Problem details:
From the entries that follow, reproduce exactly and only the lines from the line with "purple ring |" to the line with "recoloured | white", endpoints included.
• • • •
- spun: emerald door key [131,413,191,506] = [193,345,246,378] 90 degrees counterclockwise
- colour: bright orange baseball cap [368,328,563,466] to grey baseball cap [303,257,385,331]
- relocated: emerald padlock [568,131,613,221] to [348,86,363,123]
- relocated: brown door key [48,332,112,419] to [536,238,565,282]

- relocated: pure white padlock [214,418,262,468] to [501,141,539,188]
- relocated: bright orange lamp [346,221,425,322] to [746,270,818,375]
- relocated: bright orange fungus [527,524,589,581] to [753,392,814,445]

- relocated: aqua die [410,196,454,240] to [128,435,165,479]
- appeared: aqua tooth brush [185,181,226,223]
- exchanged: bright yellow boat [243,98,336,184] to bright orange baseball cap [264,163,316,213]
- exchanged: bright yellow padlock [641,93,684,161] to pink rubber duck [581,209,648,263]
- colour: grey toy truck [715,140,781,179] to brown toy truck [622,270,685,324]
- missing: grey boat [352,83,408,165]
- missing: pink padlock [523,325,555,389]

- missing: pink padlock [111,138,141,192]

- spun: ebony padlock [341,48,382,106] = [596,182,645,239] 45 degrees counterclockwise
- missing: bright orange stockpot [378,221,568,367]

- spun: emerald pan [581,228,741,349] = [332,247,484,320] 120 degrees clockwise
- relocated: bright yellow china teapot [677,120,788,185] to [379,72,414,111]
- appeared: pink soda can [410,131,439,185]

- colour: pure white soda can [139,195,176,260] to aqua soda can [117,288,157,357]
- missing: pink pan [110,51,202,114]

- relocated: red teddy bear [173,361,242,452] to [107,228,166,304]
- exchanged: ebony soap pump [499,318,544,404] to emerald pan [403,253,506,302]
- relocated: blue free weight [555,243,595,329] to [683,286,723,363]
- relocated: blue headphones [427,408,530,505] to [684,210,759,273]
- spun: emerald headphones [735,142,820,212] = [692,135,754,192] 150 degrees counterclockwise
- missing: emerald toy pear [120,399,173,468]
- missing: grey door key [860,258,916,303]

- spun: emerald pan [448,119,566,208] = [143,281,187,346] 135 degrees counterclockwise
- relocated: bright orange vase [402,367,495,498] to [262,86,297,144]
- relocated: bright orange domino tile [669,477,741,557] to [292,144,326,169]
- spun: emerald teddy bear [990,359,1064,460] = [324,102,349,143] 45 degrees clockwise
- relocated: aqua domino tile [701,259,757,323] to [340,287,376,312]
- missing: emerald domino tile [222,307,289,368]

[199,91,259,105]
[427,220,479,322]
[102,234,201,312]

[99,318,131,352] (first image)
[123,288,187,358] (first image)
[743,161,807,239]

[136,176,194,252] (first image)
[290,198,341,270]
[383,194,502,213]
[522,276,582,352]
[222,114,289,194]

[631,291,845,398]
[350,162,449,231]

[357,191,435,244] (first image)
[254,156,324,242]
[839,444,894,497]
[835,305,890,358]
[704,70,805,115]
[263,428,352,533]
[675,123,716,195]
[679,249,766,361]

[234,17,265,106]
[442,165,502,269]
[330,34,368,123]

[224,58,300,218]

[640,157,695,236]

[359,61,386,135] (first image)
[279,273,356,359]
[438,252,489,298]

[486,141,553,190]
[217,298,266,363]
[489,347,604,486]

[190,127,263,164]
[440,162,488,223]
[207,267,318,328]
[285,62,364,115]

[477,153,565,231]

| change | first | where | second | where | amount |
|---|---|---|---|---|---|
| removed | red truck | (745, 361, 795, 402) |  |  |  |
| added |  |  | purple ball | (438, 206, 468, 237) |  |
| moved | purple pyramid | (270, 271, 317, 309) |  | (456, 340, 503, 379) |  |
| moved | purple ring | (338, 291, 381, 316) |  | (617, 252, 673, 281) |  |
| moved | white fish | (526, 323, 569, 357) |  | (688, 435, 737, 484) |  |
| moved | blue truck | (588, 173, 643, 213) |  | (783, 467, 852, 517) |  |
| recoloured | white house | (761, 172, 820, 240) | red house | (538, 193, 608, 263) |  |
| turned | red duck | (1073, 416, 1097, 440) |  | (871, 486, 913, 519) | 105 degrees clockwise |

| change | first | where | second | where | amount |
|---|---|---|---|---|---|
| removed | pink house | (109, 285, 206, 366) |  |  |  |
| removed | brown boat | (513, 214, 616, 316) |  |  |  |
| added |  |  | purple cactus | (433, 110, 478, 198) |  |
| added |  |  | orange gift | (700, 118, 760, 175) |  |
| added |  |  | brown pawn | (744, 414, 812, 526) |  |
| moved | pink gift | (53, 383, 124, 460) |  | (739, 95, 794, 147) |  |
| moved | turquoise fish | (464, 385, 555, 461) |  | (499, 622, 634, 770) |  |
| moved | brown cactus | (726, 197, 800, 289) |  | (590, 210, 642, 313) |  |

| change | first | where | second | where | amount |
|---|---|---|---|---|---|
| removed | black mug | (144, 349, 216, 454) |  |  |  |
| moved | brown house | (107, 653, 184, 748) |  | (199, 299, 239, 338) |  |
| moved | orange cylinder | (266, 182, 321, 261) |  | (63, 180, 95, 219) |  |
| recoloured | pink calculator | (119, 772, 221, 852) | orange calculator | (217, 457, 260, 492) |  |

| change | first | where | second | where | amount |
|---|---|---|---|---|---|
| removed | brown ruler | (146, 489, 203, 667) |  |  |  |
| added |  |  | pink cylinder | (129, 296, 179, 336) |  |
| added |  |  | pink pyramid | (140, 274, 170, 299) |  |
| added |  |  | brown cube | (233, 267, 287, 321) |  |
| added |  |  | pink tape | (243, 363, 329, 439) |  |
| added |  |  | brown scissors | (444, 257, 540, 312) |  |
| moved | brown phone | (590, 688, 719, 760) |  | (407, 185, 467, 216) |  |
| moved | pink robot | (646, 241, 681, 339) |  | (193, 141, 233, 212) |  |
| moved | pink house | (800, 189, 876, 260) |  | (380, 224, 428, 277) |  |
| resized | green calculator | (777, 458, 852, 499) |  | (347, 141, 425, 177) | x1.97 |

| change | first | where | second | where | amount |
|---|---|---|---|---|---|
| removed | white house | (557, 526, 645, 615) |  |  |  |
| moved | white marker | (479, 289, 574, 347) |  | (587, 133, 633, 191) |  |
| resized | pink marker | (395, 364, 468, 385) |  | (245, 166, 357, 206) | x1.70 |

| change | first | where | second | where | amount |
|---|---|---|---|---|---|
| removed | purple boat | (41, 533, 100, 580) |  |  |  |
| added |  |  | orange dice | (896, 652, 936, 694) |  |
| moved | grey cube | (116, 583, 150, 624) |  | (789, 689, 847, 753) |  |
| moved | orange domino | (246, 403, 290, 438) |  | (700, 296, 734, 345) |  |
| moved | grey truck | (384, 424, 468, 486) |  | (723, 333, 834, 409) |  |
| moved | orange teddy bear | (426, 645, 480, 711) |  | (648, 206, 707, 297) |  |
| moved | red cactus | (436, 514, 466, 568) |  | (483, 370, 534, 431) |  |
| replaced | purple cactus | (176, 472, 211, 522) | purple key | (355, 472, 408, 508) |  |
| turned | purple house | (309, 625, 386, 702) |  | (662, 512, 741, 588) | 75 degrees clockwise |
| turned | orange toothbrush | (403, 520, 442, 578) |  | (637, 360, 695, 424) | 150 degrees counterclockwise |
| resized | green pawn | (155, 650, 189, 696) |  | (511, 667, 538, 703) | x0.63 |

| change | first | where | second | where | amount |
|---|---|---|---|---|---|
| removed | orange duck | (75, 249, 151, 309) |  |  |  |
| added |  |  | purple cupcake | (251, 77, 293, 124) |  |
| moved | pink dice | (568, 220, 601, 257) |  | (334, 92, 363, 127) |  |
• • • •
Answer:
| moved | purple ring | (338, 291, 381, 316) |  | (617, 252, 673, 281) |  |
| moved | white fish | (526, 323, 569, 357) |  | (688, 435, 737, 484) |  |
| moved | blue truck | (588, 173, 643, 213) |  | (783, 467, 852, 517) |  |
| recoloured | white house | (761, 172, 820, 240) | red house | (538, 193, 608, 263) |  |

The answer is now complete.